● Task instructions: What you return must be exactly the lines from the one containing "(233, 368) = (288, 271): blue pot -> pink pot" through the close of the listing, both included.

[Given data Boundary: Start]

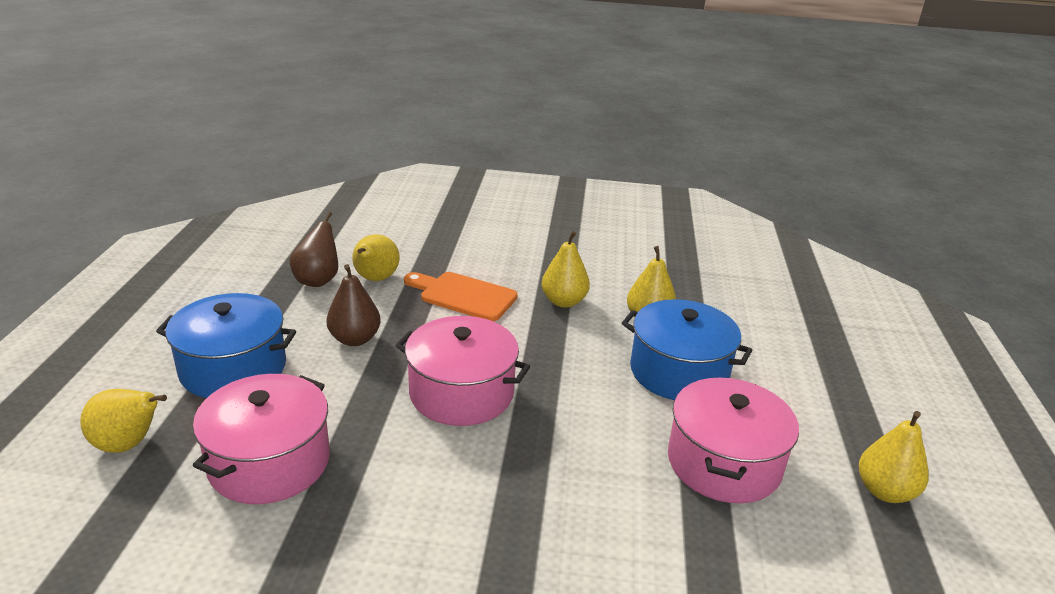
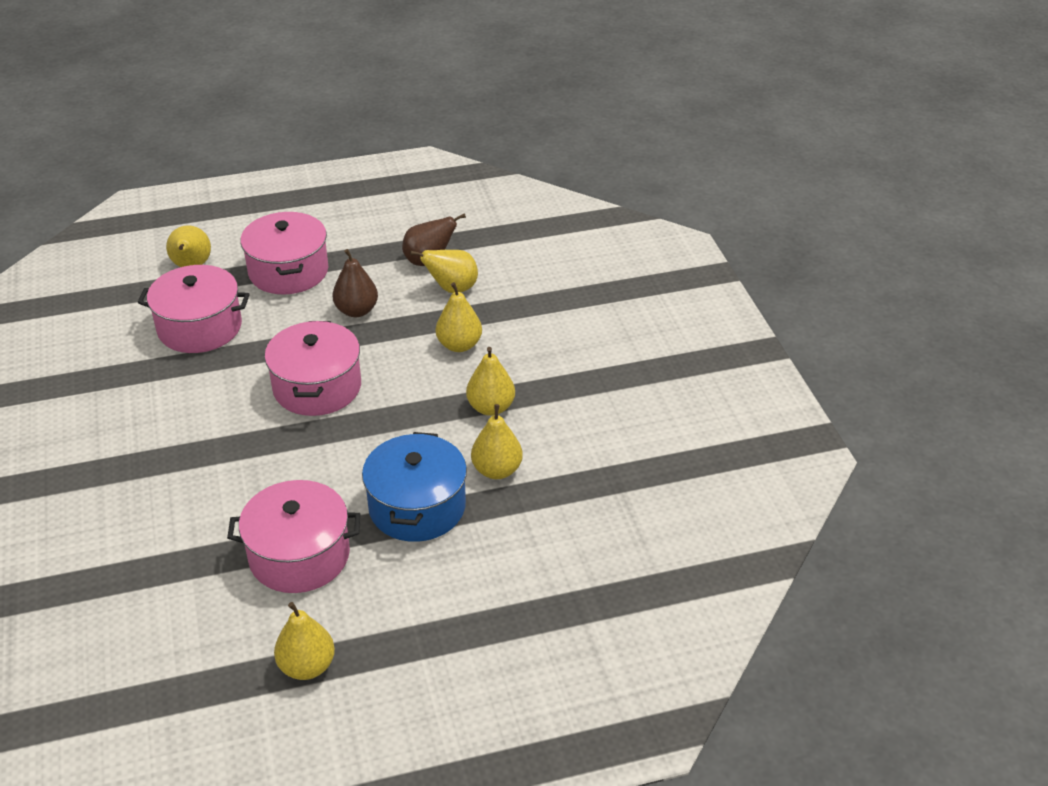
camera: 70 degrees right, 10 degrees up
(233, 368) = (288, 271): blue pot -> pink pot
(463, 295) = (459, 345): orange cutting board -> yellow pear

[Given data Boundary: End]

● Solution to the exercise:
(233, 368) = (288, 271): blue pot -> pink pot
(463, 295) = (459, 345): orange cutting board -> yellow pear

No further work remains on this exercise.